_Supplied records_.
::::

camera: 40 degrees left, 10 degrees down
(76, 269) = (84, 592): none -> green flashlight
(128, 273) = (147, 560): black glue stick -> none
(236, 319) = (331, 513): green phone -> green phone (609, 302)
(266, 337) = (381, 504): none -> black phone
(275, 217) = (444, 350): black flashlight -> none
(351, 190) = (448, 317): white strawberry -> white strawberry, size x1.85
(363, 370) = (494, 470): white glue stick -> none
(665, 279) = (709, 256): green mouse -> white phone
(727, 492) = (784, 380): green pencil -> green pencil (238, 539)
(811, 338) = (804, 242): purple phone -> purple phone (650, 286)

::::

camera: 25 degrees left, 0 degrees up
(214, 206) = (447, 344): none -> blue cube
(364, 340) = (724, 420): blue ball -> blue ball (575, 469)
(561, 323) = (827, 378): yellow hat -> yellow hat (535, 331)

::::

_Work instructions_. Set down precisely the lines above between the line holding "(236, 319) = (331, 513): green" and the line holding "(811, 338) = (804, 242): purple", inclusive, and nothing beyond them.

_Answer to this exercise_.
(236, 319) = (331, 513): green phone -> green phone (609, 302)
(266, 337) = (381, 504): none -> black phone
(275, 217) = (444, 350): black flashlight -> none
(351, 190) = (448, 317): white strawberry -> white strawberry, size x1.85
(363, 370) = (494, 470): white glue stick -> none
(665, 279) = (709, 256): green mouse -> white phone
(727, 492) = (784, 380): green pencil -> green pencil (238, 539)
(811, 338) = (804, 242): purple phone -> purple phone (650, 286)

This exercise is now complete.